▶ _WHAT THE TASK REQUIRES_:
Return the lines of the data below starting at the one holding "(761, 220) = (639, 508): orange" and ending at the one holding "(357, 191) = (224, 303): white", word for word, leaving every picture out.

▶ _DATA FOR PROCESSING_:
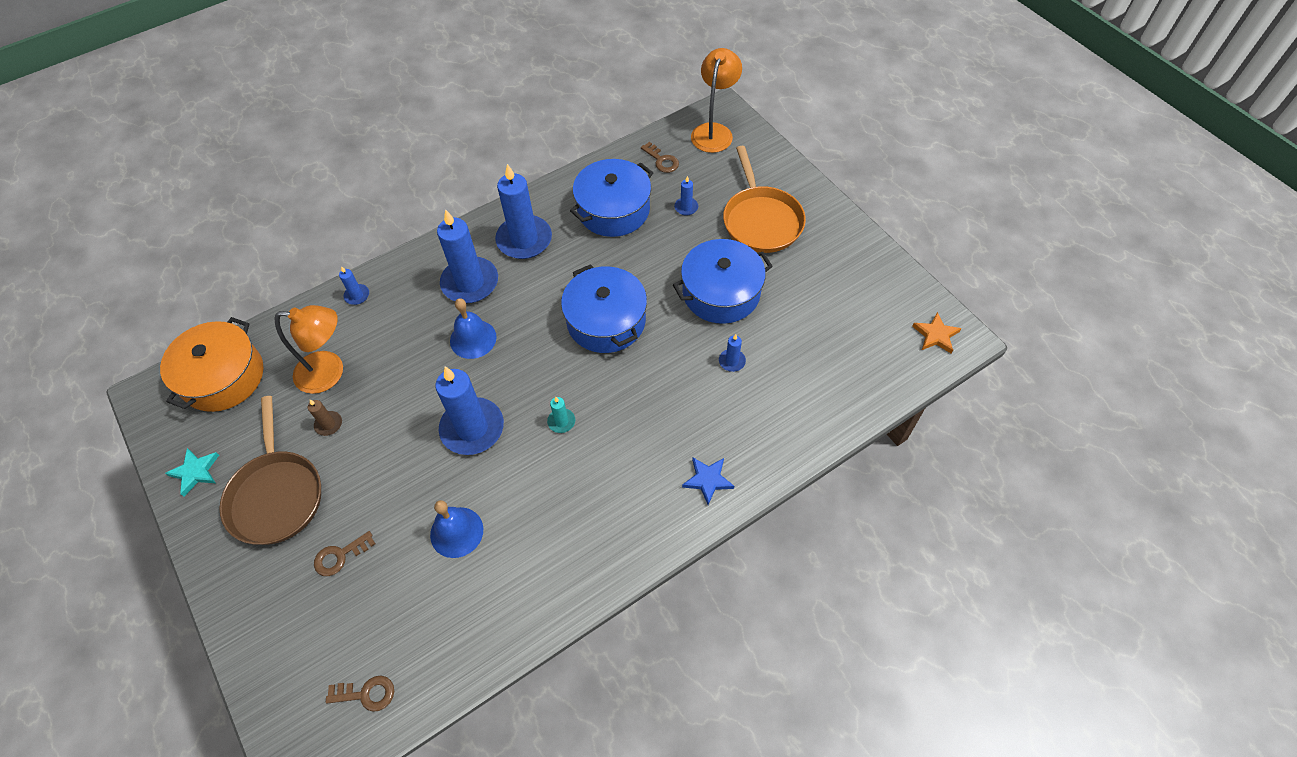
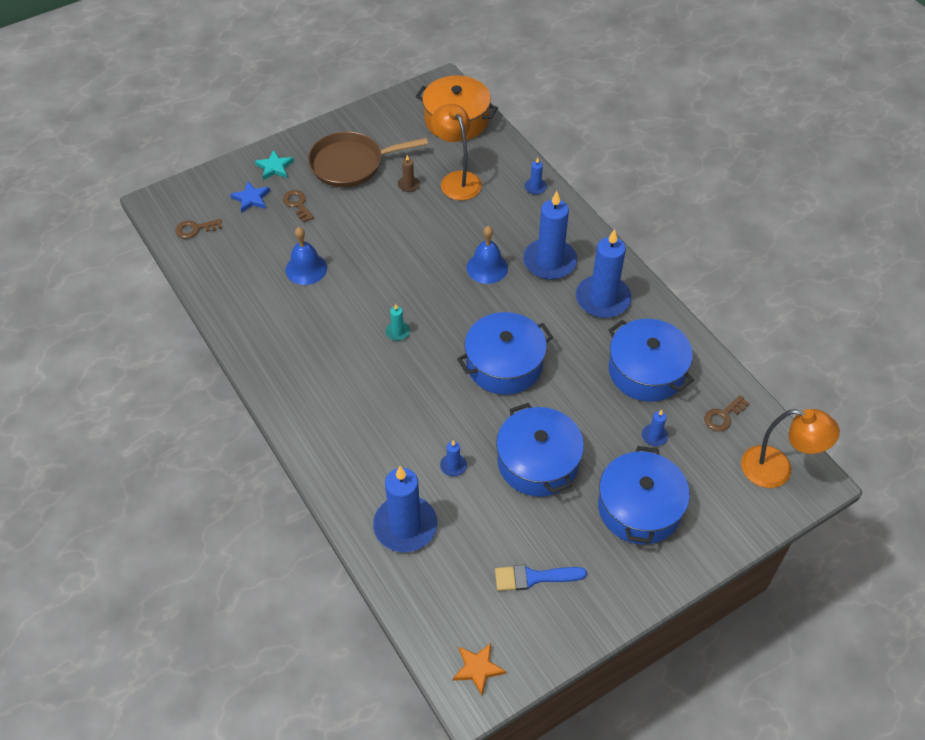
camera: 90 degrees right, 5 degrees down
(195, 472) = (375, 119): turquoise star -> turquoise star (274, 167)
(329, 372) = (457, 180): orange lamp -> orange lamp turned 150 degrees clockwise
(366, 694) = (195, 229): brown key -> brown key turned 75 degrees clockwise
(472, 428) = (397, 272): blue candle -> blue candle (405, 526)
(708, 480) = (328, 438): blue star -> blue star (251, 199)
(761, 220) = (639, 508): orange pan -> blue pot
(841, 295) = (533, 577): none -> blue brush

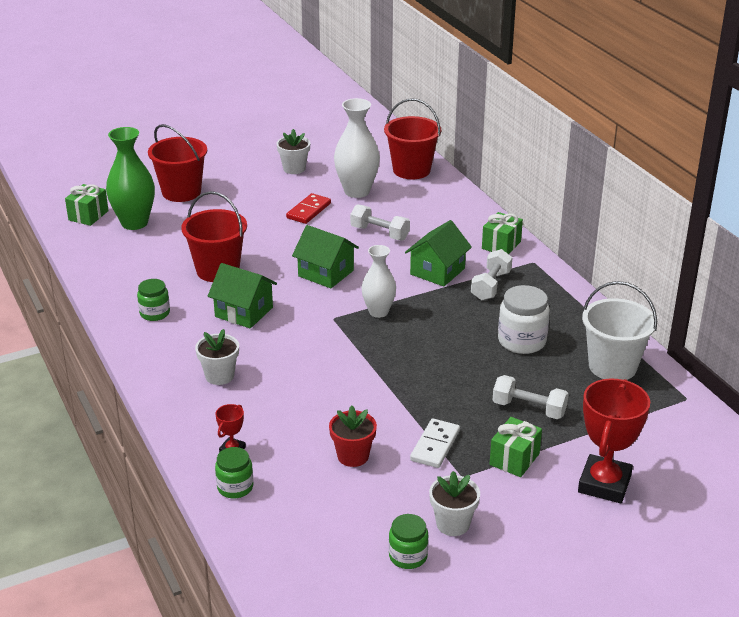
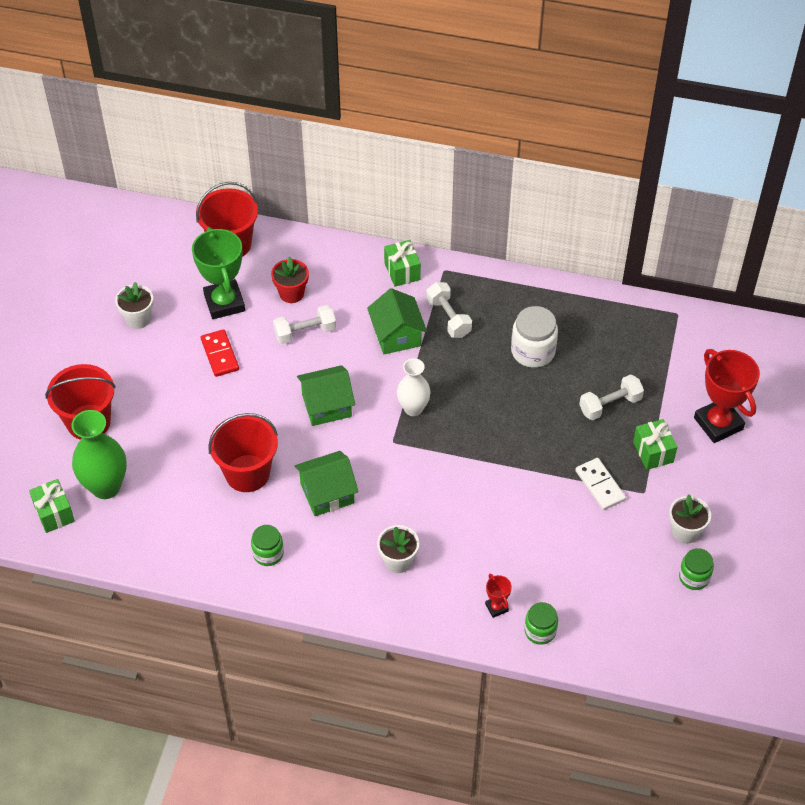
camera: 50 degrees left, 20 degrees up
(353, 456) = (568, 540): red flower pot -> red flower pot (291, 293)
(357, 191) = (224, 303): white vase -> green trophy
(612, 366) = (609, 324): white bucket -> none

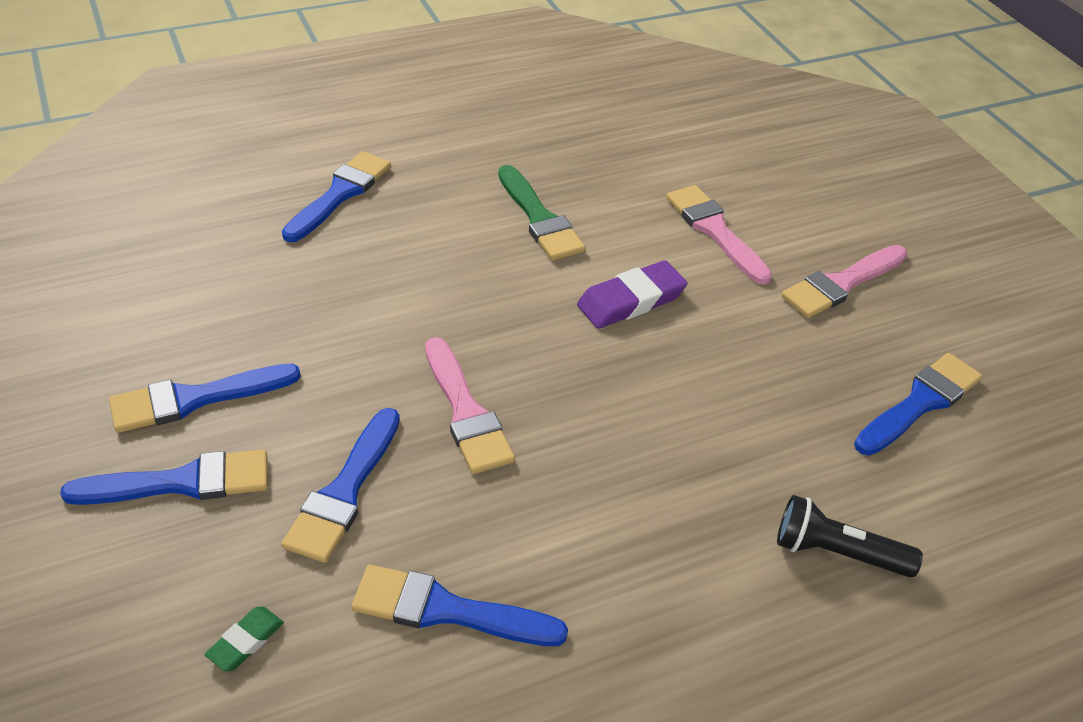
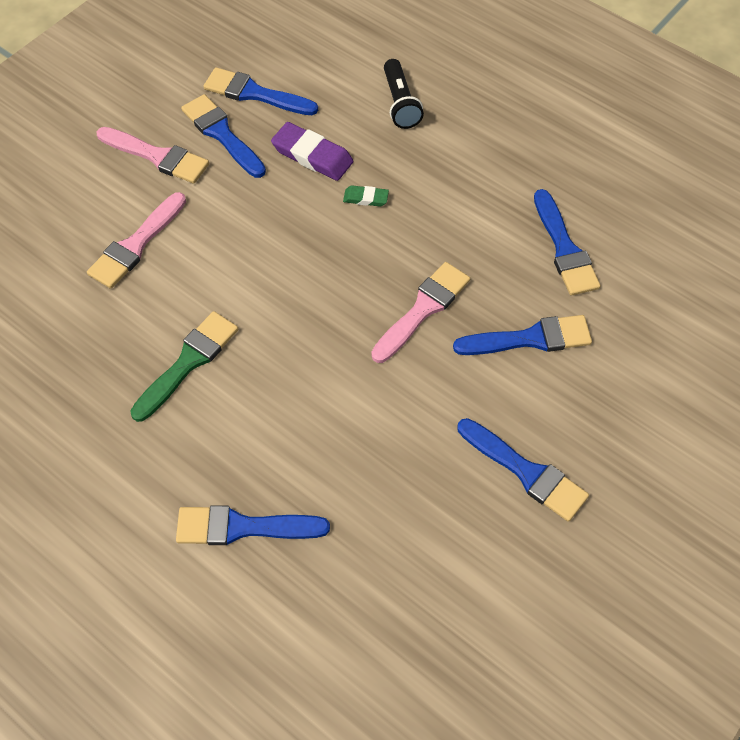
camera: 115 degrees left, 15 degrees up
(182, 482) = (591, 430): blue brush -> blue brush (222, 134)
(245, 641) = (653, 326): green eraser -> green eraser (365, 198)
(631, 300) = (252, 265): purple eraser -> purple eraser (312, 155)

▶ _TASK RESULT_:
(761, 220) = (639, 508): orange pan -> blue pot
(841, 295) = (533, 577): none -> blue brush

camera: 50 degrees left, 20 degrees up
(353, 456) = (568, 540): red flower pot -> red flower pot (291, 293)
(357, 191) = (224, 303): white vase -> green trophy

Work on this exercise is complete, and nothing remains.